> Data for analysis
BEGIN

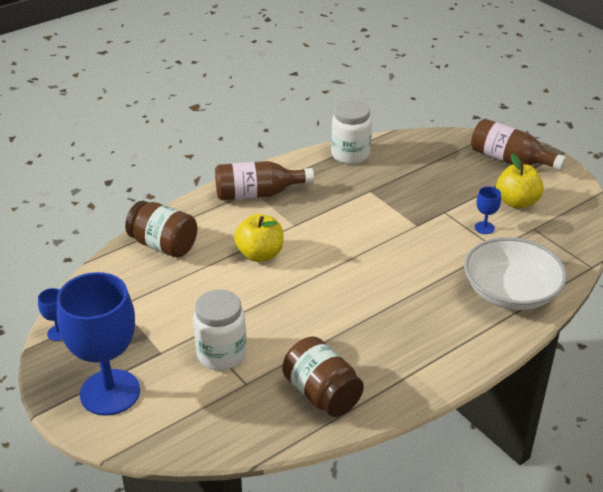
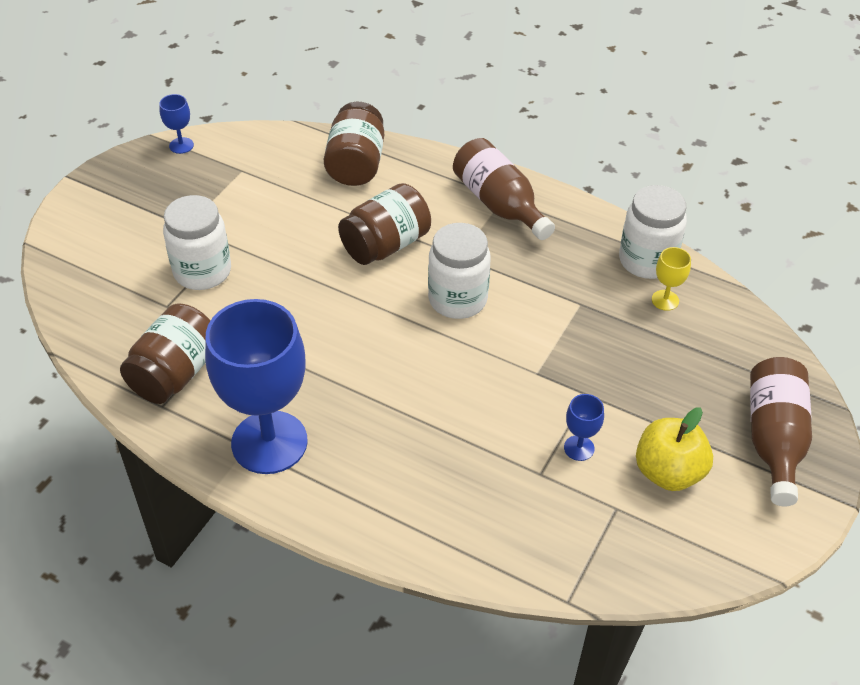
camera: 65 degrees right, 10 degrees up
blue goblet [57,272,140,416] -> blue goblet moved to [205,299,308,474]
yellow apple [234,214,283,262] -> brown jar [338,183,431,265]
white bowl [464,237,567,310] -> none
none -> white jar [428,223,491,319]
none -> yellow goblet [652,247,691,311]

END
BEGIN

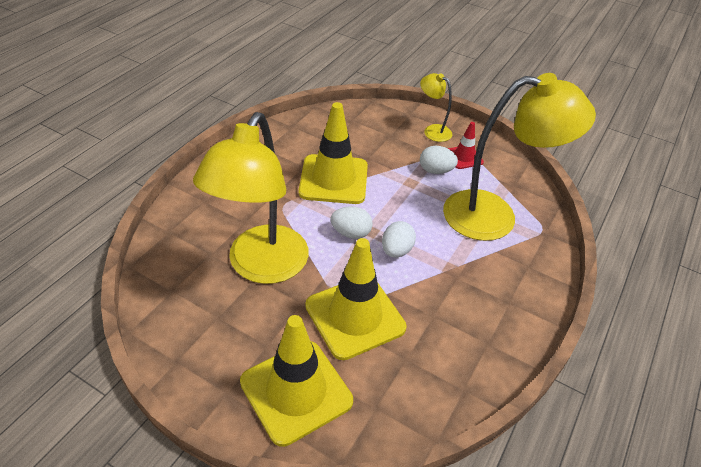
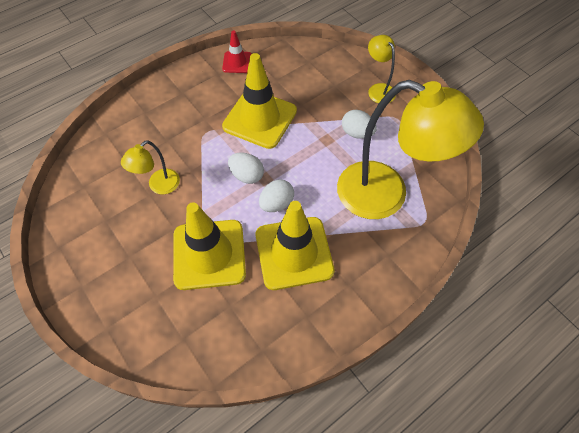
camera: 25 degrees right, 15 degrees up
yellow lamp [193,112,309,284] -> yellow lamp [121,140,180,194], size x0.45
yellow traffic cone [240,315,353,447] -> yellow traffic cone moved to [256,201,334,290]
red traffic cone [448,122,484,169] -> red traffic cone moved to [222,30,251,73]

END

> Job
From the records above, transcribe without alteration every line from the one with "yellow traffic cone [240,315,353,447]" to the one with "red traffic cone [448,122,484,169]", inclusive.

> Reply to the exercise
yellow traffic cone [240,315,353,447] -> yellow traffic cone moved to [256,201,334,290]
red traffic cone [448,122,484,169] -> red traffic cone moved to [222,30,251,73]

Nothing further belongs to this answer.